━━━ Supplied data

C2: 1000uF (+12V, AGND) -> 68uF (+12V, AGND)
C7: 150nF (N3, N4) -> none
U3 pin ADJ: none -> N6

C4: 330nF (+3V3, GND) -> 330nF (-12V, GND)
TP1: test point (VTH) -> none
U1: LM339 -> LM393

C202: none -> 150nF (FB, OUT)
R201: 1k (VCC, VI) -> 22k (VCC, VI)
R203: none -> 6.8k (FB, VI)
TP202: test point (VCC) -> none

━━━━━━
━━━ Supplied data

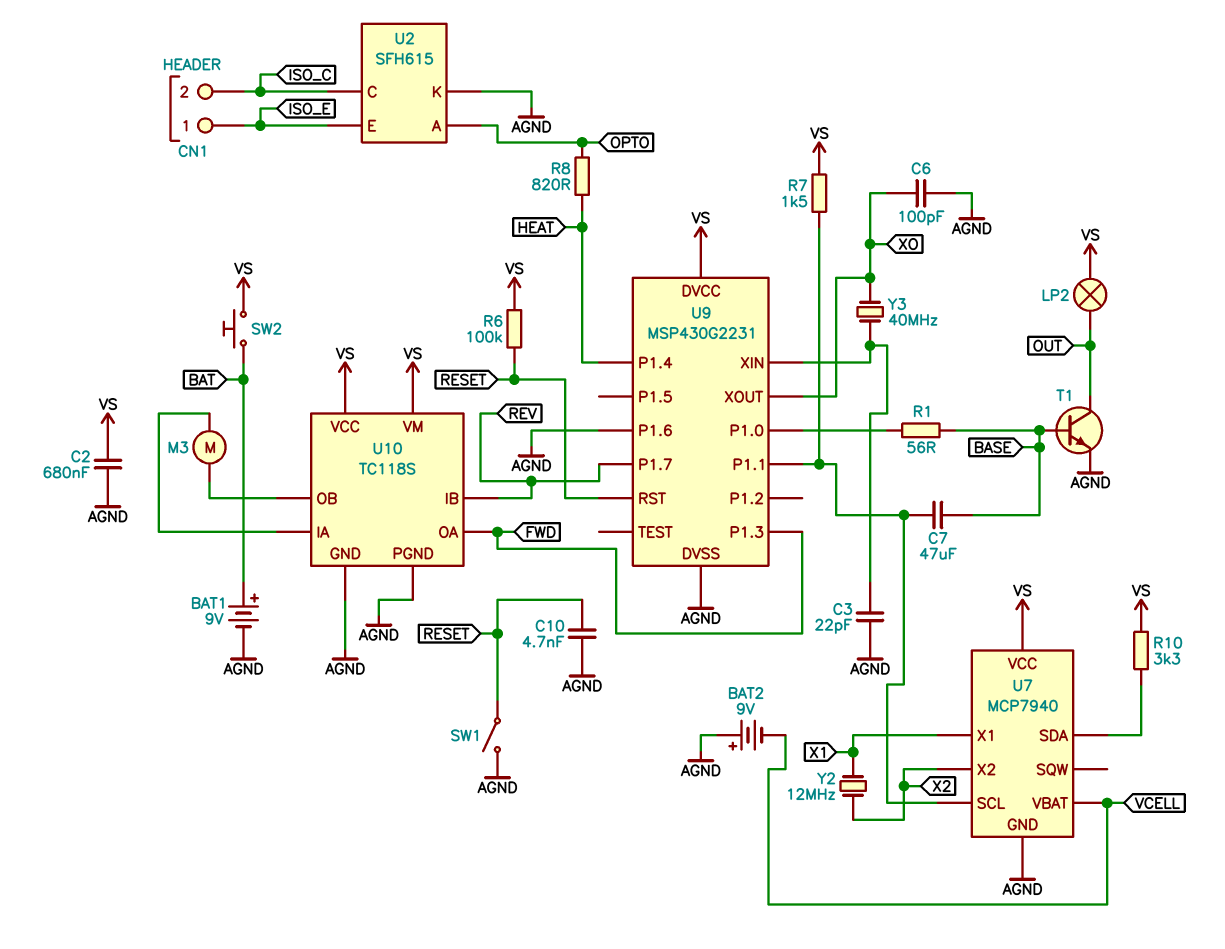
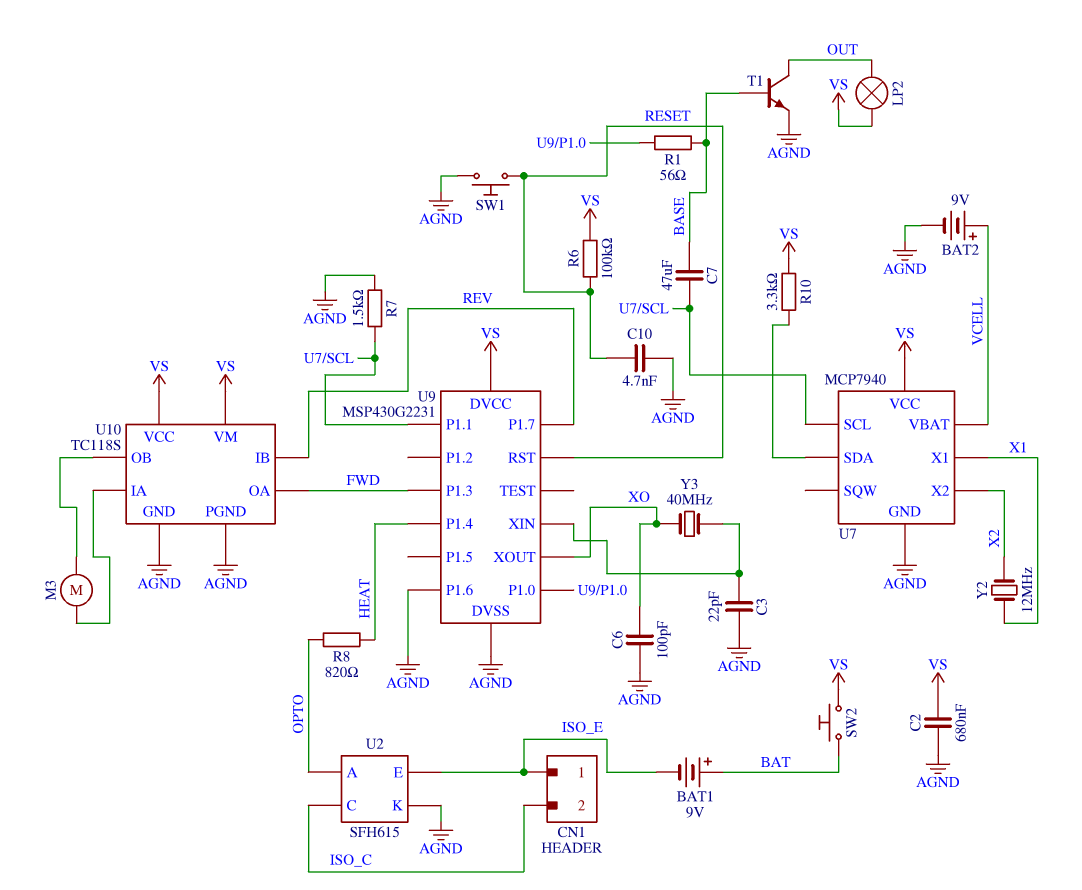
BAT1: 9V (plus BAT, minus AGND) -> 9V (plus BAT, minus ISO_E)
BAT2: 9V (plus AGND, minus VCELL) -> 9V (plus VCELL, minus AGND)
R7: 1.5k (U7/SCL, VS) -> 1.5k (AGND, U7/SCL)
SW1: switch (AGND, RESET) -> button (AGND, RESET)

━━━━━━
━━━ Supplied data

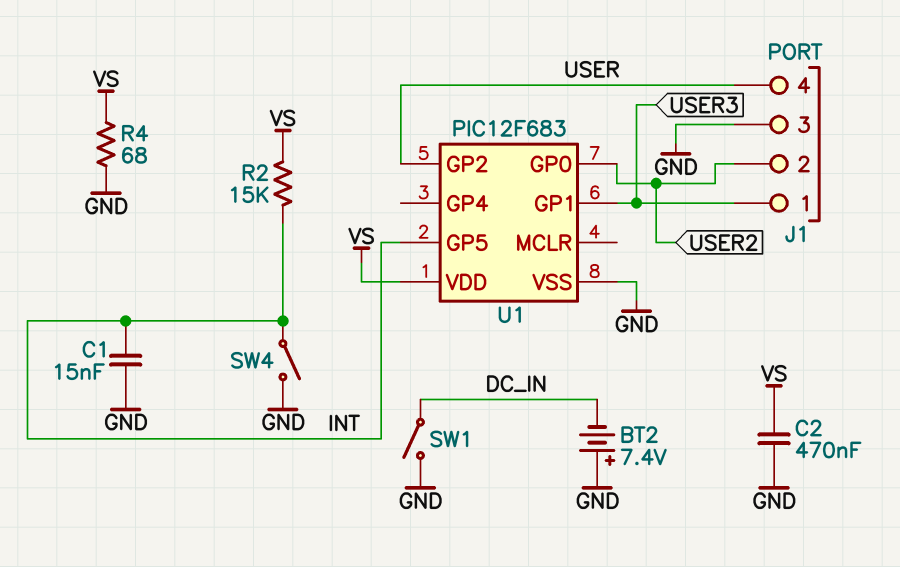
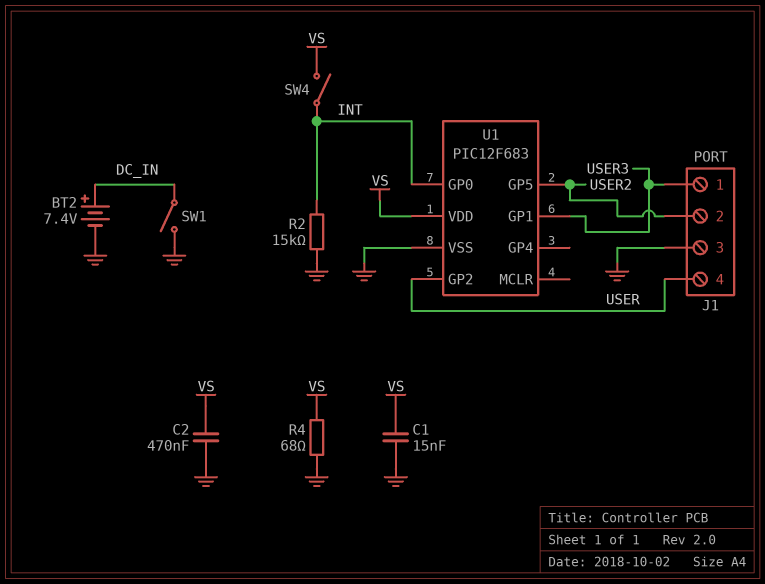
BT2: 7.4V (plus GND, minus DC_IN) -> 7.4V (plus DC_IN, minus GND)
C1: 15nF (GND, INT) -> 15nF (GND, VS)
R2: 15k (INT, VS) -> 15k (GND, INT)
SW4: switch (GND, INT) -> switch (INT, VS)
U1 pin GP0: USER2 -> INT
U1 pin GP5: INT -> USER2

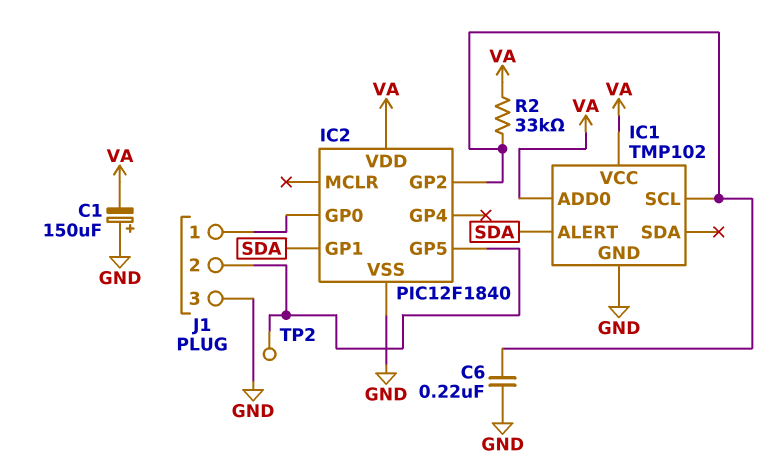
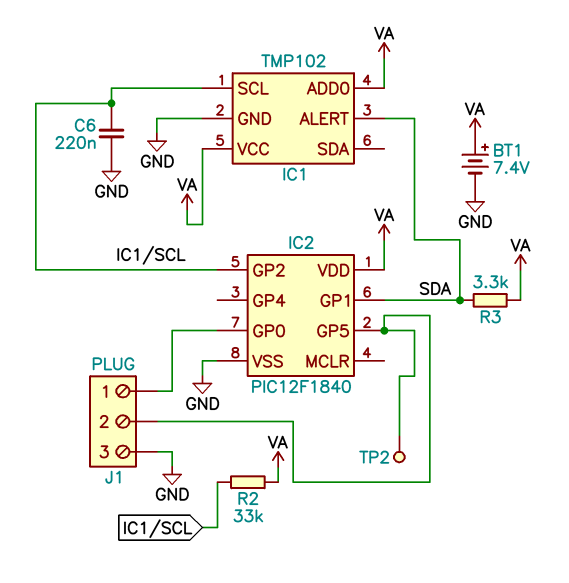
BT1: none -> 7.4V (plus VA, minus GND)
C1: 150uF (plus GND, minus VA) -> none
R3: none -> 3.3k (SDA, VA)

━━━━━━

§ **Work instructions**: Take from the material above every line that includes the word "point".

§ **Result for this task**:
TP1: test point (VTH) -> none
TP202: test point (VCC) -> none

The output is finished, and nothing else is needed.